Give only the lines from the one containing "lime slope H3:I3 level 1 top I -> none" through the end of the material below, exactly as written.

(Collected material begins)

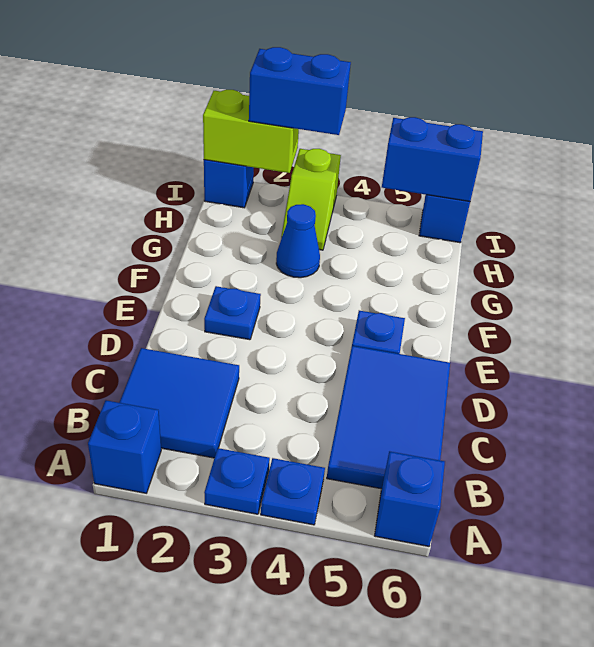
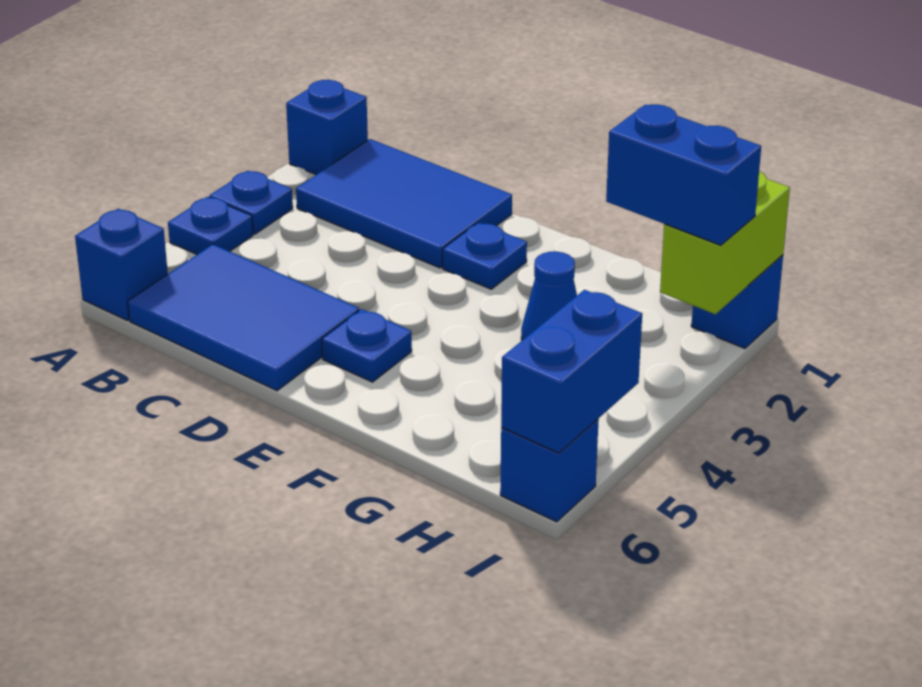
blue tile B1:C2 level 1 -> blue tile B1:D2 level 1
lime slope H3:I3 level 1 top I -> none
blue brick I2:I3 level 3 -> blue brick H2:I2 level 3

(Collected material ends)

Answer to this exercise
lime slope H3:I3 level 1 top I -> none
blue brick I2:I3 level 3 -> blue brick H2:I2 level 3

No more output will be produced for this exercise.